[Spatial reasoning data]
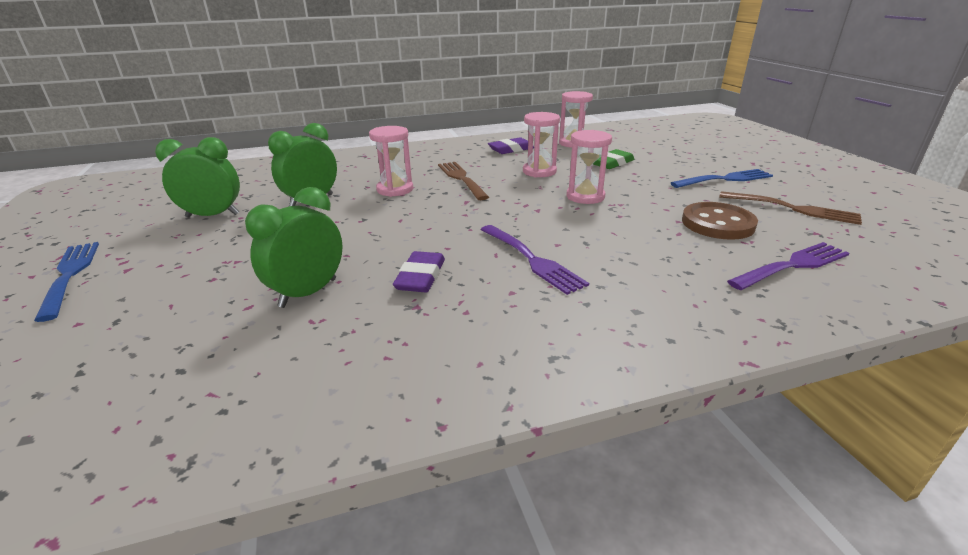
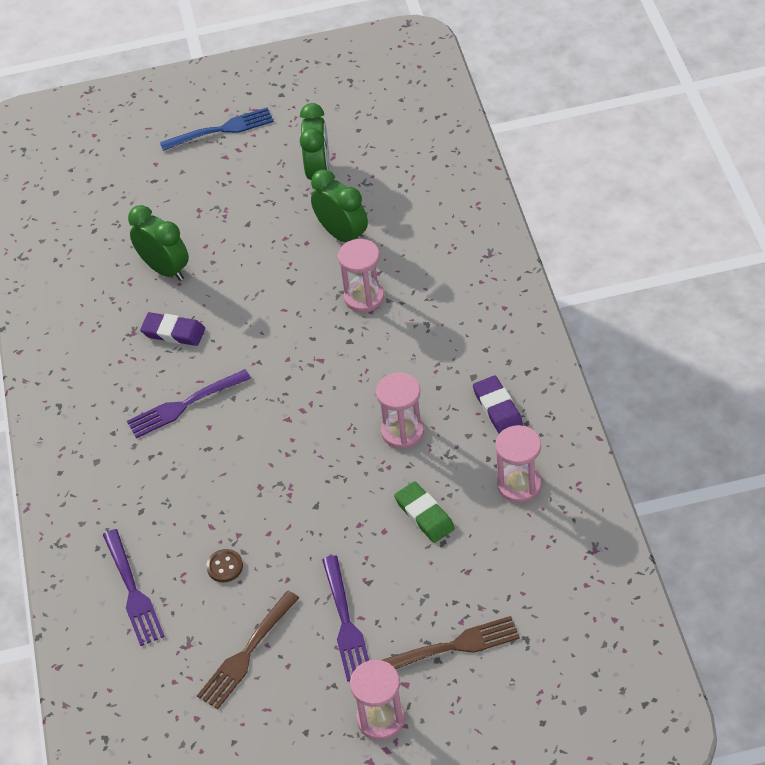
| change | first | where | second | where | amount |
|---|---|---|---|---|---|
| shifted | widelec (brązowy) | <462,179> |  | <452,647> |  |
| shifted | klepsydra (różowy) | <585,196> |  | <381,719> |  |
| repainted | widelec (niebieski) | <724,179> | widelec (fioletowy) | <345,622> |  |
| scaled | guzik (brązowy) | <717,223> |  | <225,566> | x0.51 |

* [Work request]: Pictures are to be dropped, and every record is to be copied exactly.

* [Written reply]:
| change | first | where | second | where | amount |
|---|---|---|---|---|---|
| shifted | widelec (brązowy) | <462,179> |  | <452,647> |  |
| shifted | klepsydra (różowy) | <585,196> |  | <381,719> |  |
| repainted | widelec (niebieski) | <724,179> | widelec (fioletowy) | <345,622> |  |
| scaled | guzik (brązowy) | <717,223> |  | <225,566> | x0.51 |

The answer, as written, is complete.